What this task involves:
Starting at the beginning of the items and ending with the line that contains "moped (2024, 1534)", write out every line again, not only the answers, with each coordinate in the answers multiplied by 0.65 and rounded to a whole number, halves up. Leave the pictures out.

Exercise inputs:
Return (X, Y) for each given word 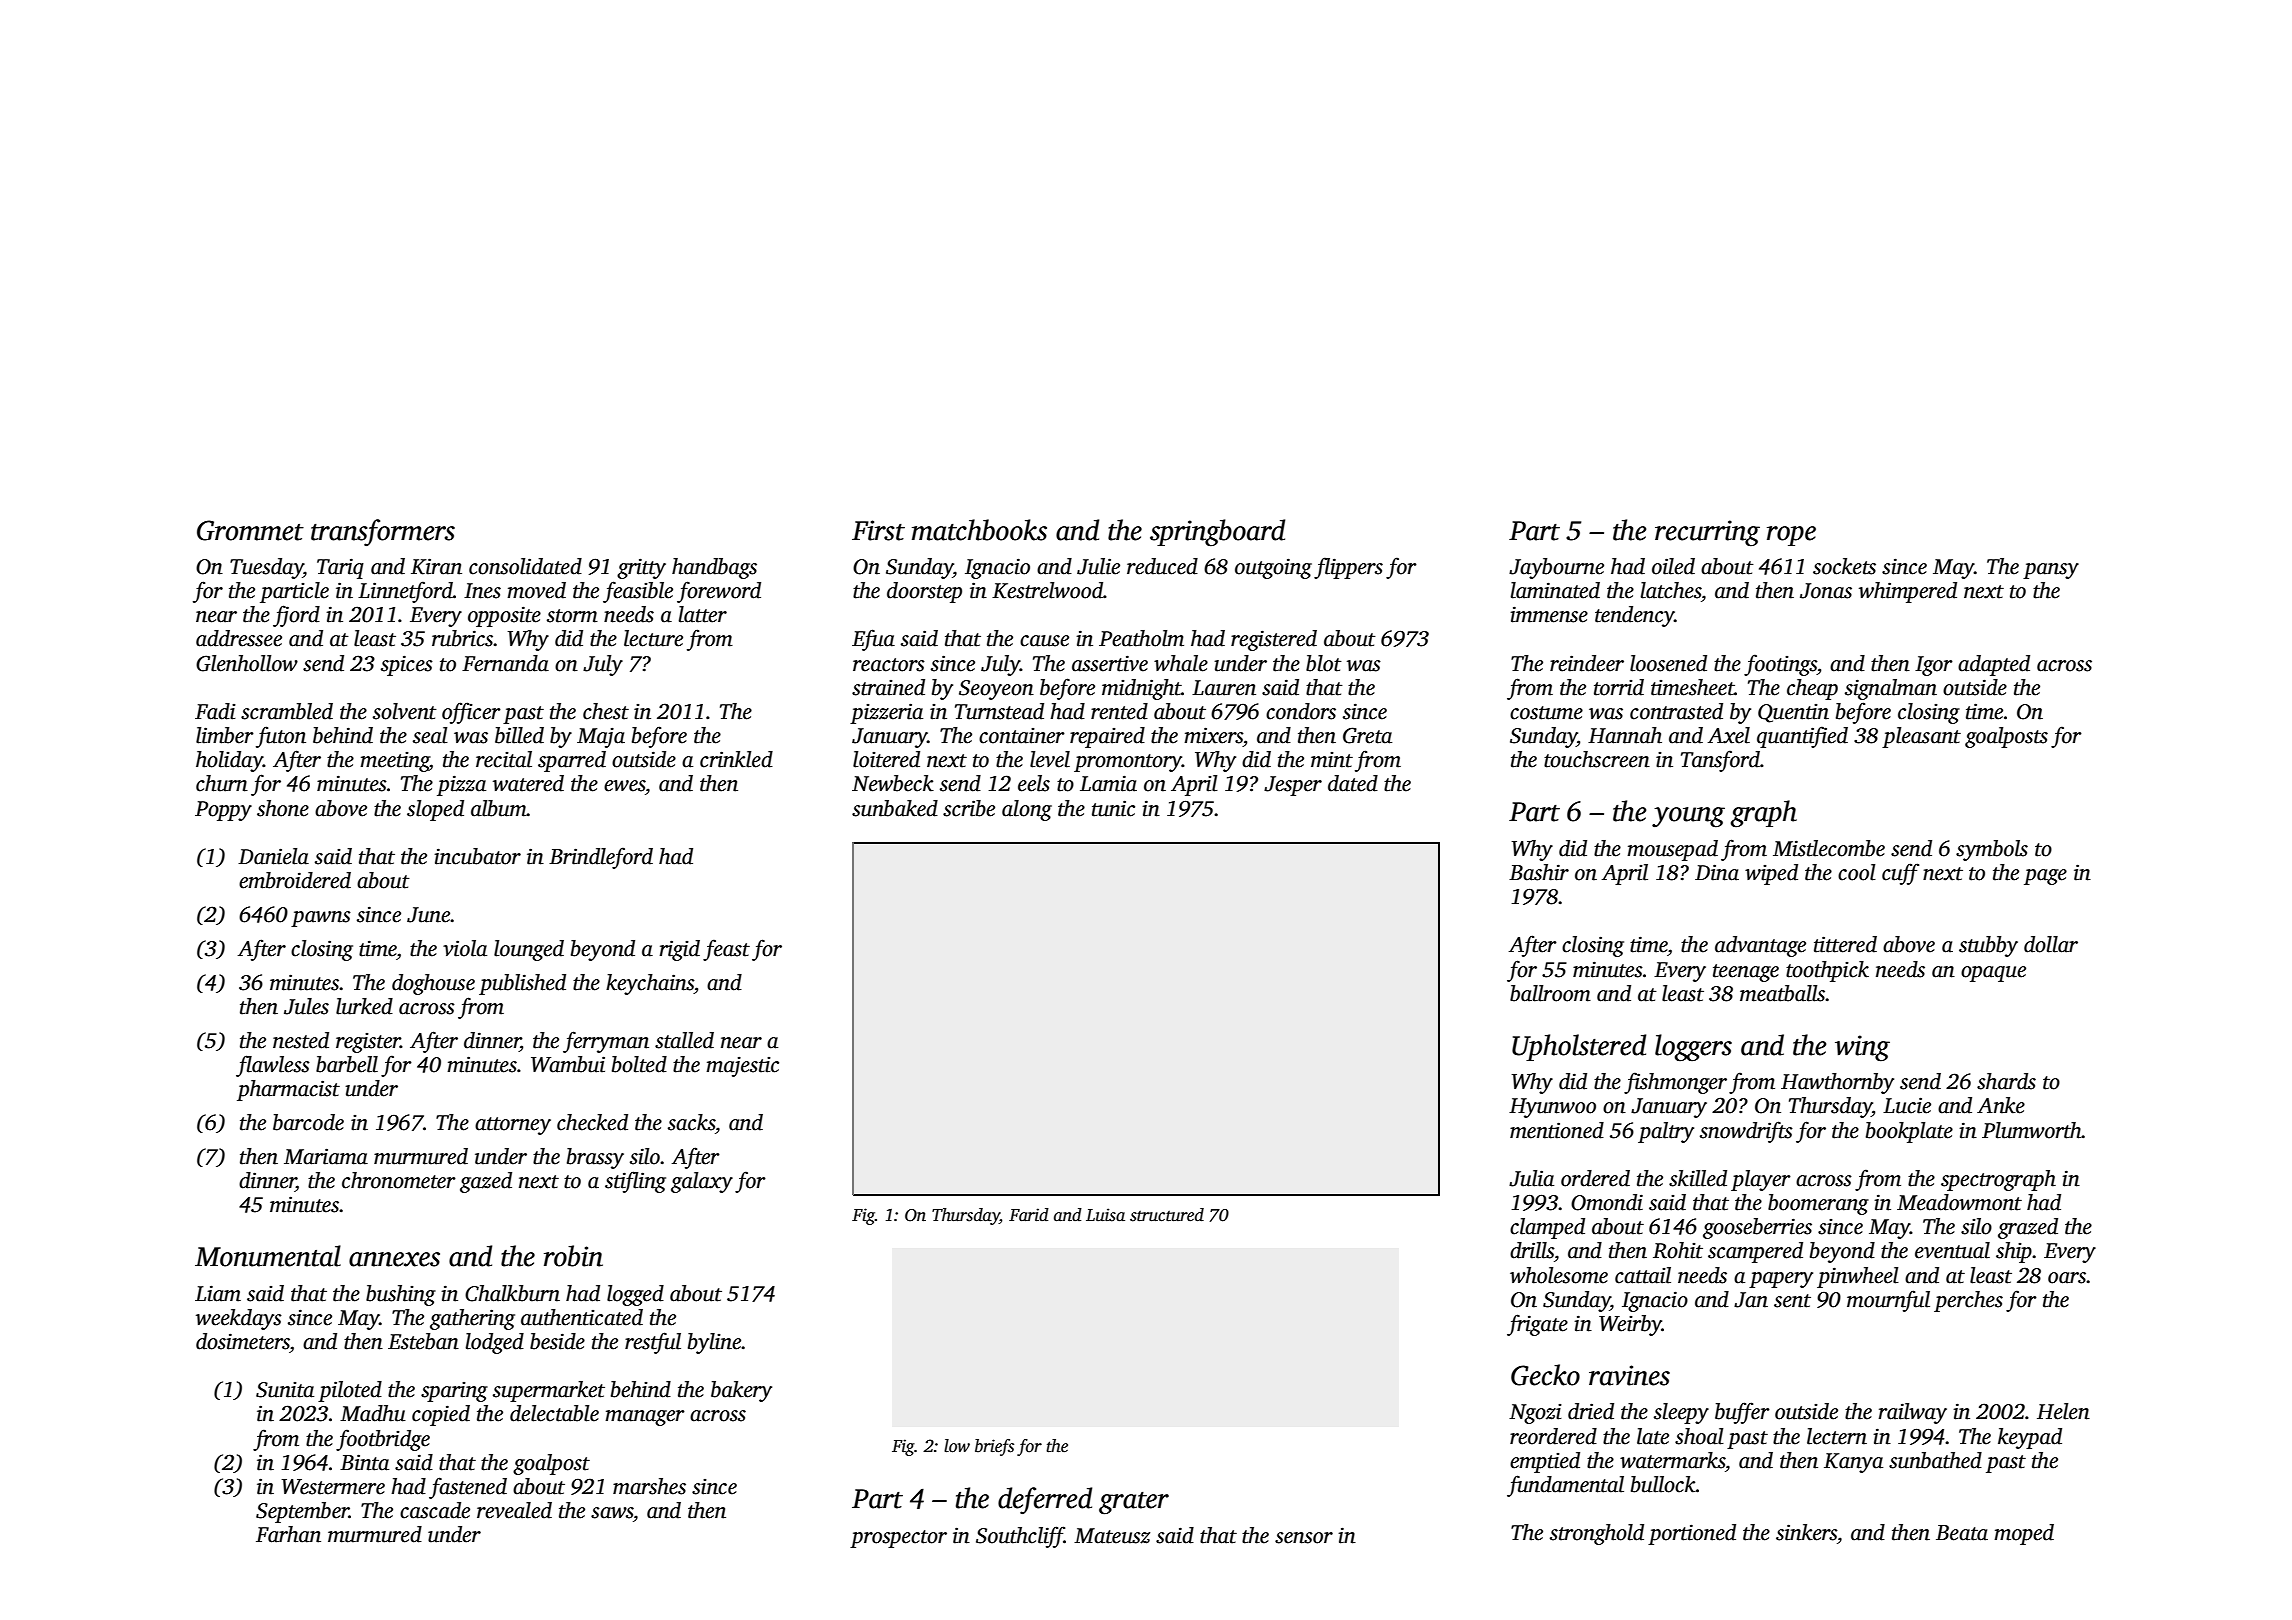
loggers (1693, 1048)
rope (1791, 536)
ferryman (606, 1042)
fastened (468, 1488)
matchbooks (979, 530)
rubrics (463, 638)
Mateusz (1112, 1536)
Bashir (1539, 872)
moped (2024, 1534)
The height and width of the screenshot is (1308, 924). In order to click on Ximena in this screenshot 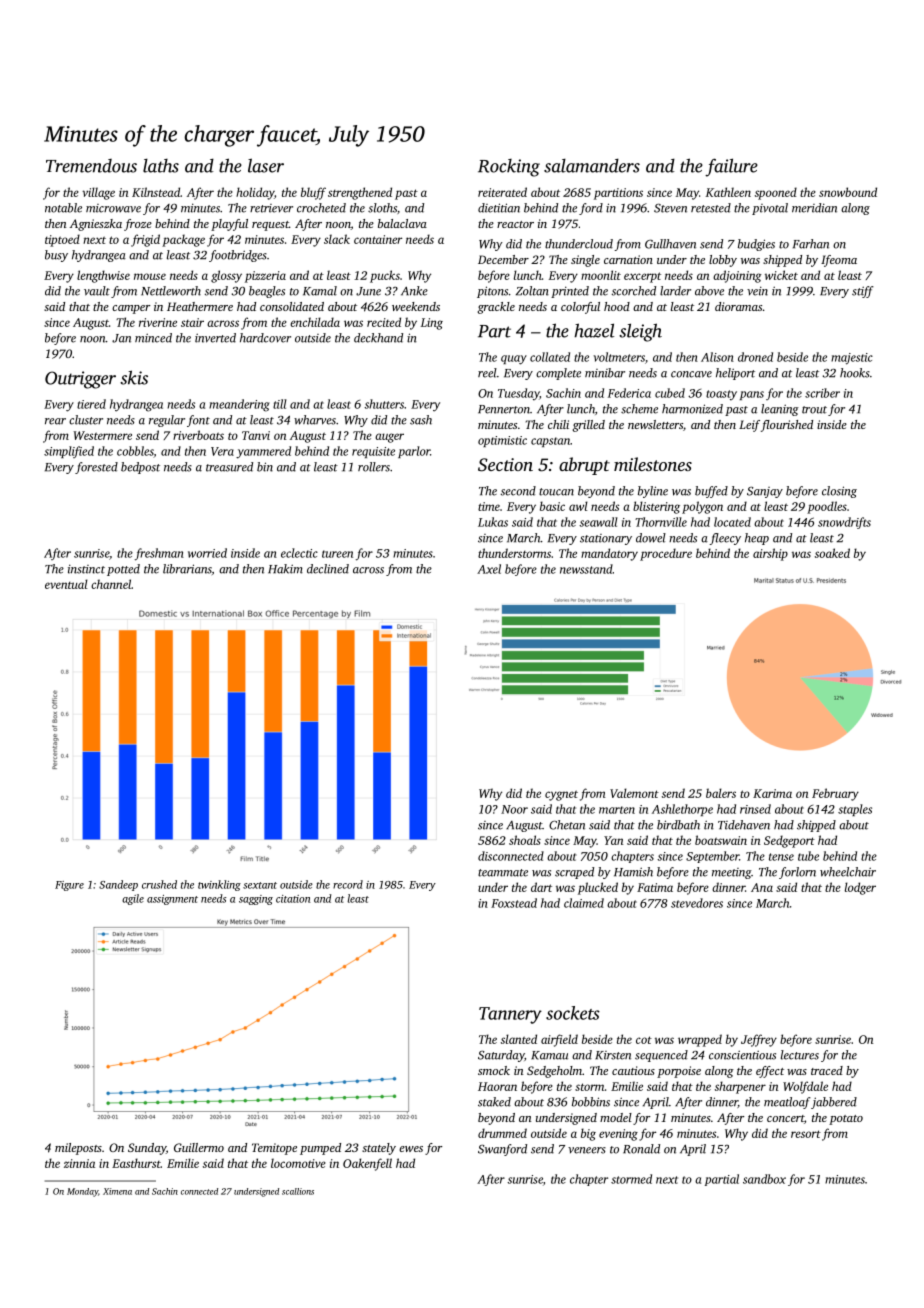, I will do `click(117, 1191)`.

Response:
Return (X, Y) for each given word 
loggers (1100, 681)
rope (1164, 348)
ferryman (394, 677)
fastened (304, 967)
matchbooks (636, 345)
rubrics (301, 415)
Mateusz (723, 998)
Bashir (1000, 567)
moped (1316, 997)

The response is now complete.